> Task goal
The records that follow are to be repeated without alteration.

> Exercise inputs

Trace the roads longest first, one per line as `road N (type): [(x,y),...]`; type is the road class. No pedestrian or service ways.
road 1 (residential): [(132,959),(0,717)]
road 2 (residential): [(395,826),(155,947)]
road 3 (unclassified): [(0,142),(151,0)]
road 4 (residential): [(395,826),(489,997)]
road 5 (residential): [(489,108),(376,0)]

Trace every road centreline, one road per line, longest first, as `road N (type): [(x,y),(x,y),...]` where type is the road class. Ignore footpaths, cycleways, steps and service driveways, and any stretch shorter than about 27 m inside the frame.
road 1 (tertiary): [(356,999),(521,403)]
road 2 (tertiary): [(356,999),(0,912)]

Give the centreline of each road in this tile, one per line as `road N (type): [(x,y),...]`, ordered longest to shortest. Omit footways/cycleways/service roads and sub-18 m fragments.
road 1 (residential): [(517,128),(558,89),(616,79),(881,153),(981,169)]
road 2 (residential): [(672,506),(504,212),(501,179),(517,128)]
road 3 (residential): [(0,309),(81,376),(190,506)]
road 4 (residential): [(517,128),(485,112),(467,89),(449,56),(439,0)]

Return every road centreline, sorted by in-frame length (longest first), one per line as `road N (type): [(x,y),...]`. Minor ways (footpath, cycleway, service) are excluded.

> Response to the task
Trace the roads longest first, one per line as `road N (type): [(x,y),...]`; type is the road class. No pedestrian or service ways.
road 1 (residential): [(132,959),(0,717)]
road 2 (residential): [(395,826),(155,947)]
road 3 (unclassified): [(0,142),(151,0)]
road 4 (residential): [(395,826),(489,997)]
road 5 (residential): [(489,108),(376,0)]

Trace every road centreline, one road per line, longest first, as `road N (type): [(x,y),(x,y),...]` where type is the road class. Ignore footpaths, cycleways, steps and service driveways, and any stretch shorter than about 27 m inside the frame.
road 1 (tertiary): [(356,999),(521,403)]
road 2 (tertiary): [(356,999),(0,912)]

Give the centreline of each road in this tile, one per line as `road N (type): [(x,y),...]`, ordered longest to shortest. Omit footways/cycleways/service roads and sub-18 m fragments.
road 1 (residential): [(517,128),(558,89),(616,79),(881,153),(981,169)]
road 2 (residential): [(672,506),(504,212),(501,179),(517,128)]
road 3 (residential): [(0,309),(81,376),(190,506)]
road 4 (residential): [(517,128),(485,112),(467,89),(449,56),(439,0)]

Return every road centreline, sorted by in-frame length (longest first), one per line as `road N (type): [(x,y),...]`. Minor ways (footpath, cycleway, service) are excluded.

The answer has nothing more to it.